- Opening Delimiter -

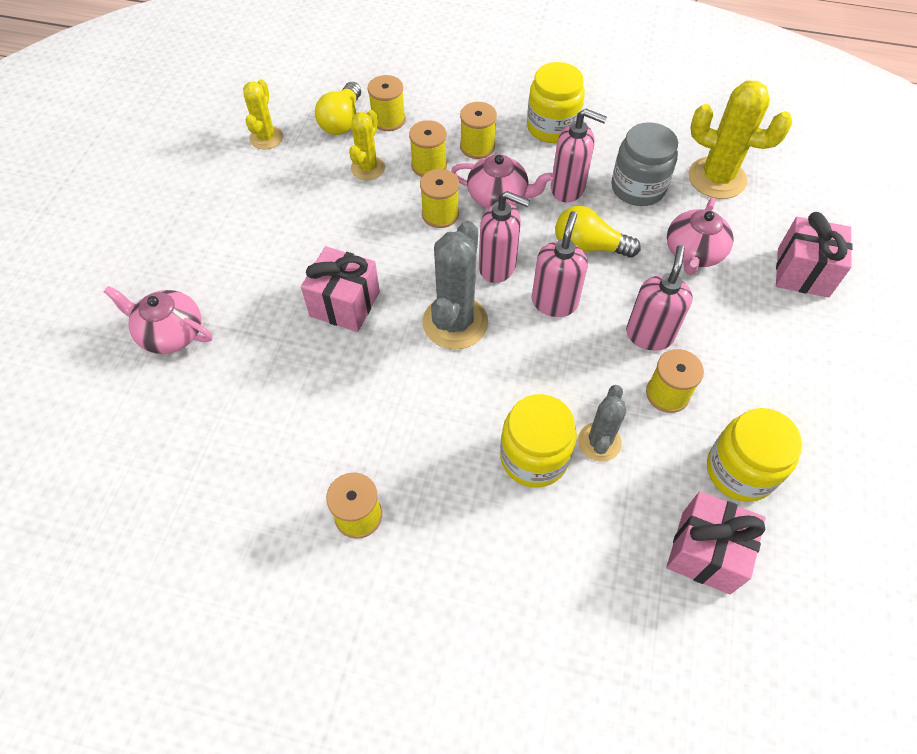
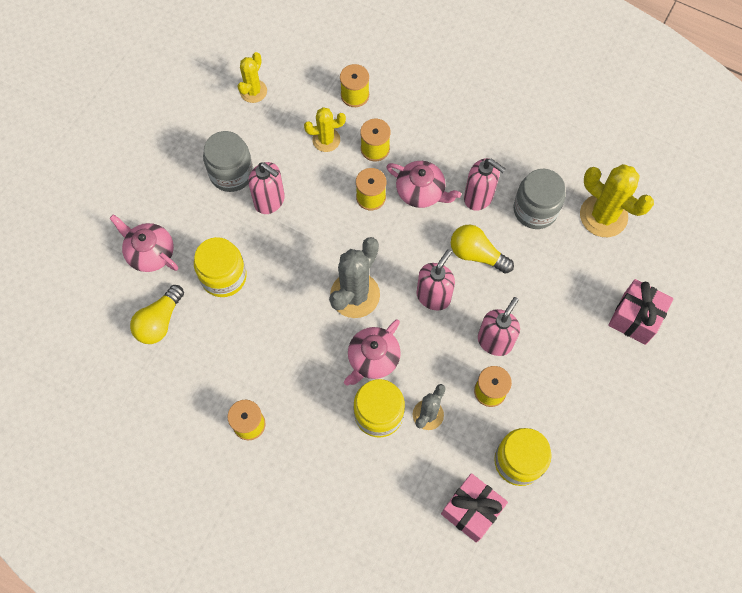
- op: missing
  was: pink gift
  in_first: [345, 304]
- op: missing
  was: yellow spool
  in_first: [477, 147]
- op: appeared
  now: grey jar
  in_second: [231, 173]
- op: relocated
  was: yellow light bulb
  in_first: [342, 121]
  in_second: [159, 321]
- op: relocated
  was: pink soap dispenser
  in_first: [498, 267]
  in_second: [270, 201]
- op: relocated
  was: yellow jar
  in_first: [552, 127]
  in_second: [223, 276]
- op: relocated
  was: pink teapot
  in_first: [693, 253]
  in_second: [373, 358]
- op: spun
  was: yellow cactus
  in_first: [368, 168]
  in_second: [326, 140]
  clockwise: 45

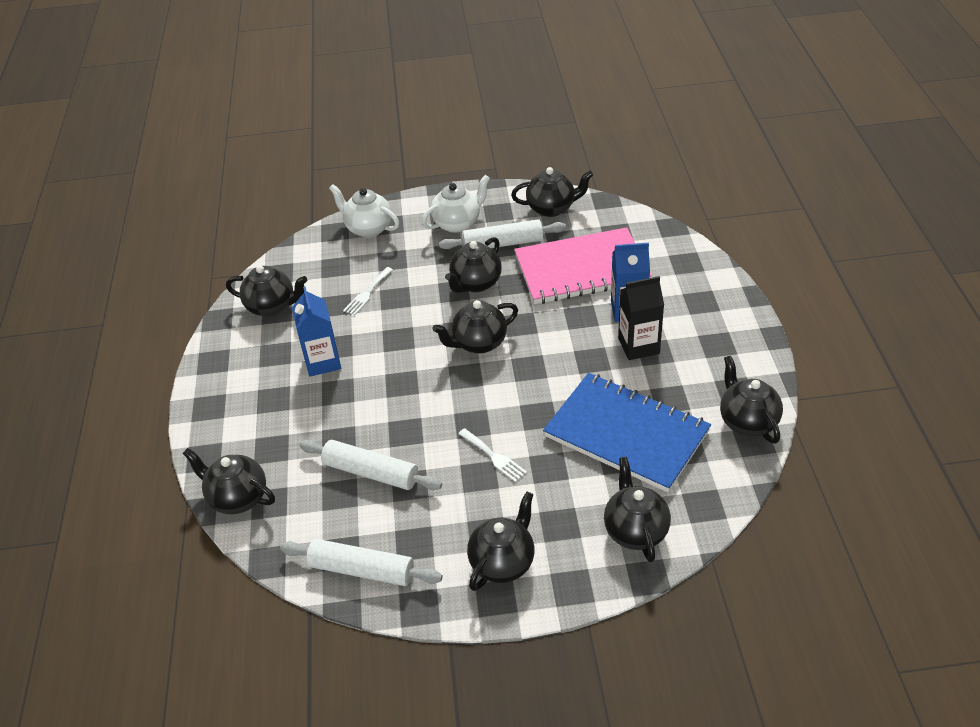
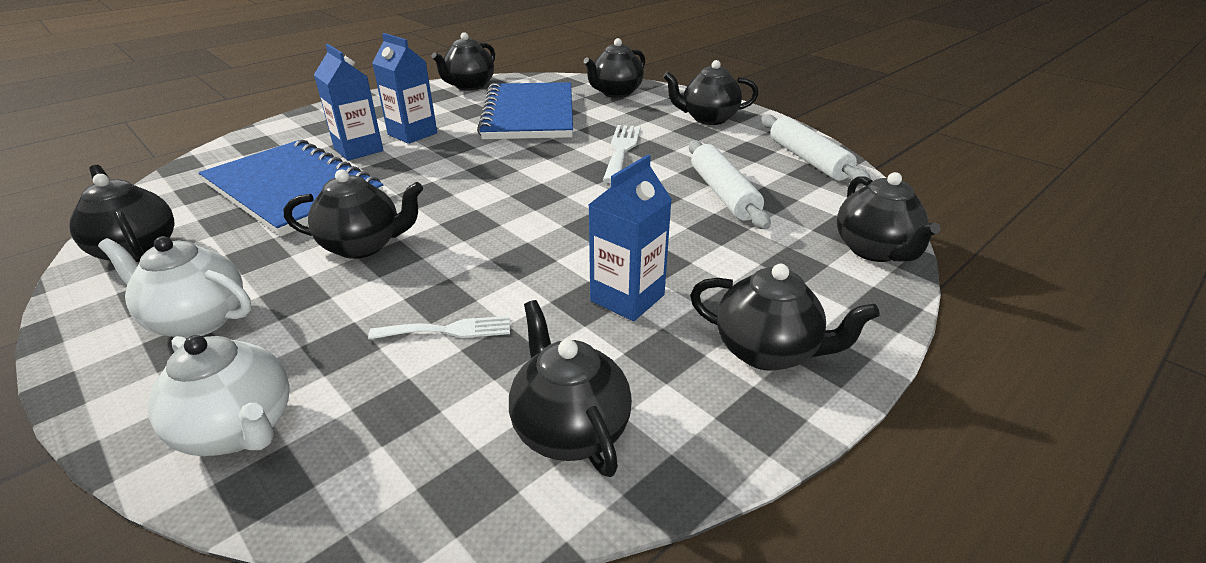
- op: missing
  was: white rolling pin
  in_first: [503, 244]
- op: relocated
  was: black teapot
  in_first: [478, 343]
  in_second: [768, 351]
- op: colour
  was: pink notebook
  now: blue notebook
  in_first: [581, 269]
  in_second: [293, 189]
- op: colour
  was: black carton
  now: blue carton
  in_first: [638, 346]
  in_second: [412, 134]
- op: spun
  was: white teapot
  in_first: [368, 228]
  in_second: [240, 430]
  clockwise: -45
- op: size
  was: white fork
  in_first: [494, 456]
  in_second: [621, 150]
  ratio: 1.51

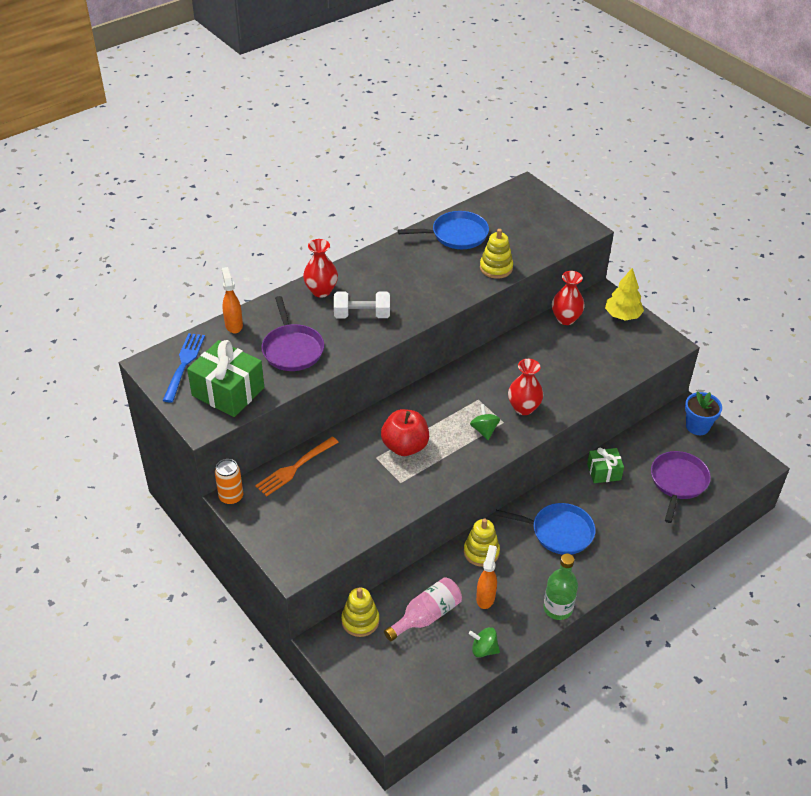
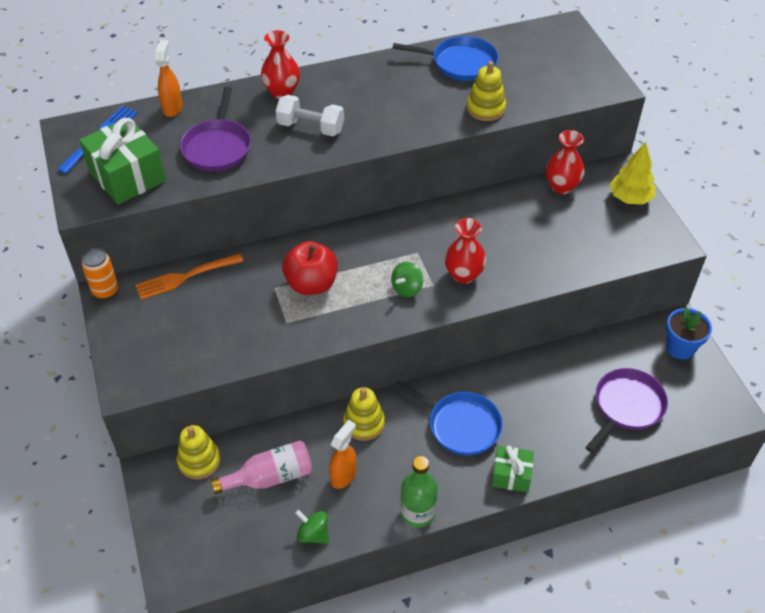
- op: relocated
  was: green gift
  in_first: [604, 472]
  in_second: [511, 475]
- op: spun
  was: green spinning top
  in_first: [484, 430]
  in_second: [407, 288]
  clockwise: -150

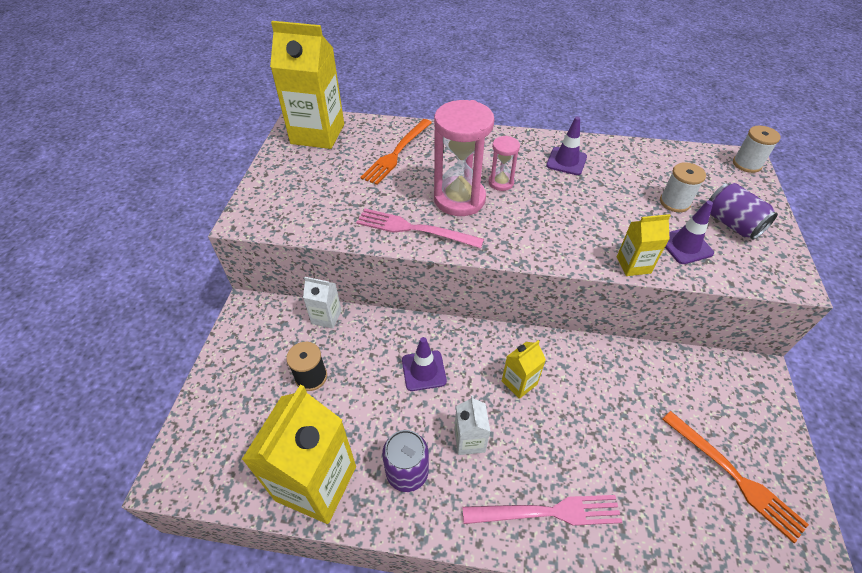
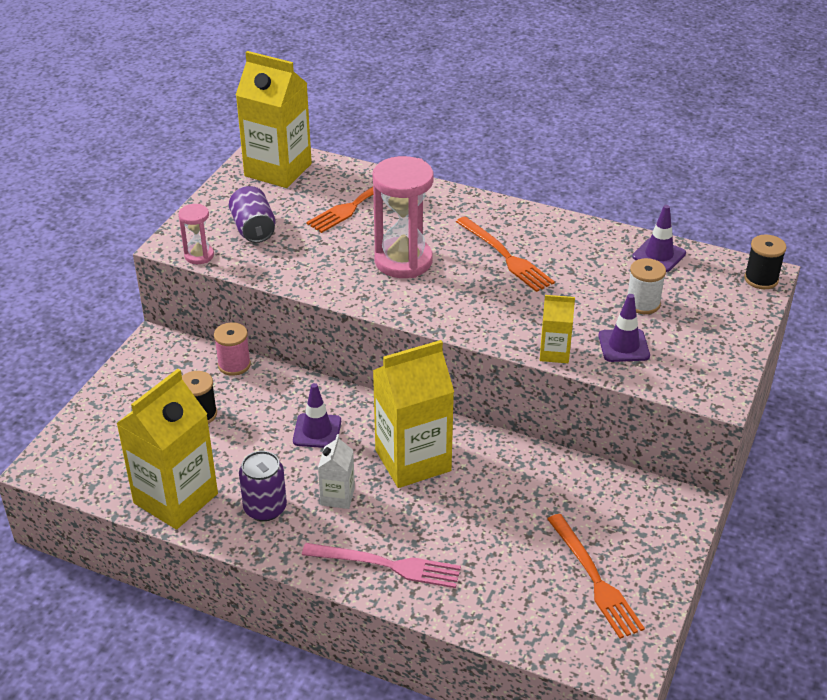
- op: missing
  was: pink fork
  in_first: [414, 229]
- op: appeared
  now: orange fork
  in_second: [505, 256]
- op: relocated
  was: pink hourglass
  in_first: [501, 183]
  in_second: [199, 256]
- op: relocated
  was: purple traffic cone
  in_first: [566, 161]
  in_second: [659, 255]
- op: relocated
  was: purple can
  in_first: [731, 224]
  in_second: [253, 229]
- op: exchanged
  was: white carton
  now: pink spool
  in_first: [326, 317]
  in_second: [234, 365]
- op: colour
  was: white spool
  now: black spool
  in_first: [747, 164]
  in_second: [761, 279]
- op: size
  was: yellow carton
  in_first: [519, 382]
  in_second: [413, 460]
  ratio: 2.06

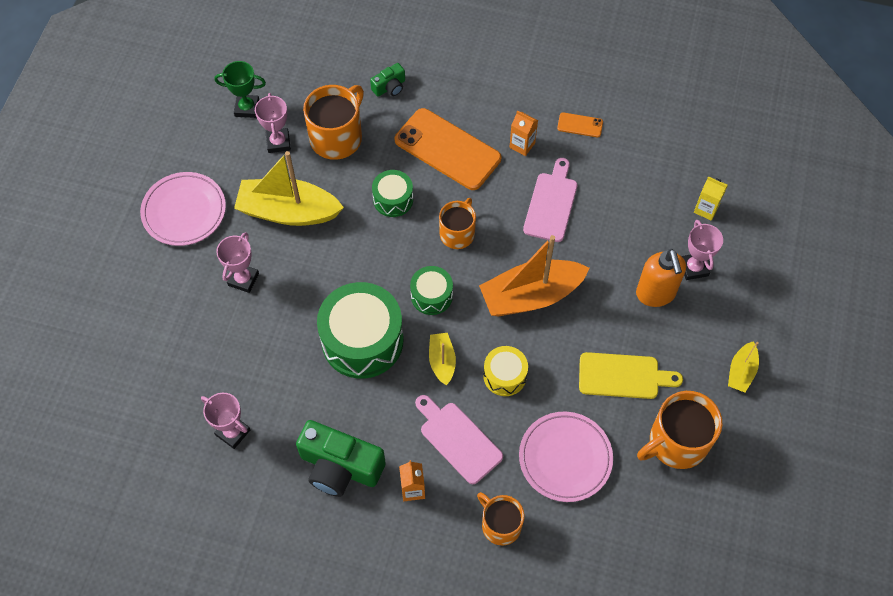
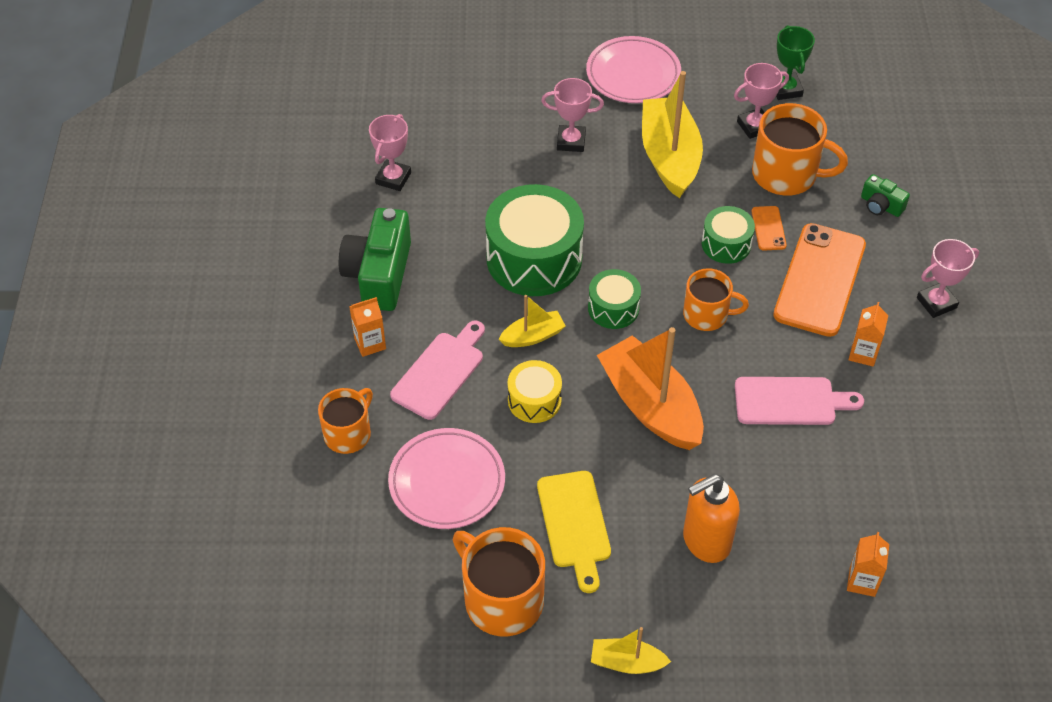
- op: relocated
  was: orange phone
  in_first: [580, 125]
  in_second: [768, 228]
- op: relocated
  was: pink trophy
  in_first: [694, 268]
  in_second: [936, 303]
- op: colour
  was: yellow carton
  now: orange carton
  in_first: [706, 209]
  in_second: [862, 581]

- Closing Delimiter -

#### [EXERCISE DESCRIPTION]
In the copy, no picture may appear; the records themselves must be output exactly.

#### [ANSWER SPACE]
- op: missing
  was: pink gift
  in_first: [345, 304]
- op: missing
  was: yellow spool
  in_first: [477, 147]
- op: appeared
  now: grey jar
  in_second: [231, 173]
- op: relocated
  was: yellow light bulb
  in_first: [342, 121]
  in_second: [159, 321]
- op: relocated
  was: pink soap dispenser
  in_first: [498, 267]
  in_second: [270, 201]
- op: relocated
  was: yellow jar
  in_first: [552, 127]
  in_second: [223, 276]
- op: relocated
  was: pink teapot
  in_first: [693, 253]
  in_second: [373, 358]
- op: spun
  was: yellow cactus
  in_first: [368, 168]
  in_second: [326, 140]
  clockwise: 45

- op: missing
  was: white rolling pin
  in_first: [503, 244]
- op: relocated
  was: black teapot
  in_first: [478, 343]
  in_second: [768, 351]
- op: colour
  was: pink notebook
  now: blue notebook
  in_first: [581, 269]
  in_second: [293, 189]
- op: colour
  was: black carton
  now: blue carton
  in_first: [638, 346]
  in_second: [412, 134]
- op: spun
  was: white teapot
  in_first: [368, 228]
  in_second: [240, 430]
  clockwise: -45
- op: size
  was: white fork
  in_first: [494, 456]
  in_second: [621, 150]
  ratio: 1.51

- op: relocated
  was: green gift
  in_first: [604, 472]
  in_second: [511, 475]
- op: spun
  was: green spinning top
  in_first: [484, 430]
  in_second: [407, 288]
  clockwise: -150

- op: missing
  was: pink fork
  in_first: [414, 229]
- op: appeared
  now: orange fork
  in_second: [505, 256]
- op: relocated
  was: pink hourglass
  in_first: [501, 183]
  in_second: [199, 256]
- op: relocated
  was: purple traffic cone
  in_first: [566, 161]
  in_second: [659, 255]
- op: relocated
  was: purple can
  in_first: [731, 224]
  in_second: [253, 229]
- op: exchanged
  was: white carton
  now: pink spool
  in_first: [326, 317]
  in_second: [234, 365]
- op: colour
  was: white spool
  now: black spool
  in_first: [747, 164]
  in_second: [761, 279]
- op: size
  was: yellow carton
  in_first: [519, 382]
  in_second: [413, 460]
  ratio: 2.06

- op: relocated
  was: orange phone
  in_first: [580, 125]
  in_second: [768, 228]
- op: relocated
  was: pink trophy
  in_first: [694, 268]
  in_second: [936, 303]
- op: colour
  was: yellow carton
  now: orange carton
  in_first: [706, 209]
  in_second: [862, 581]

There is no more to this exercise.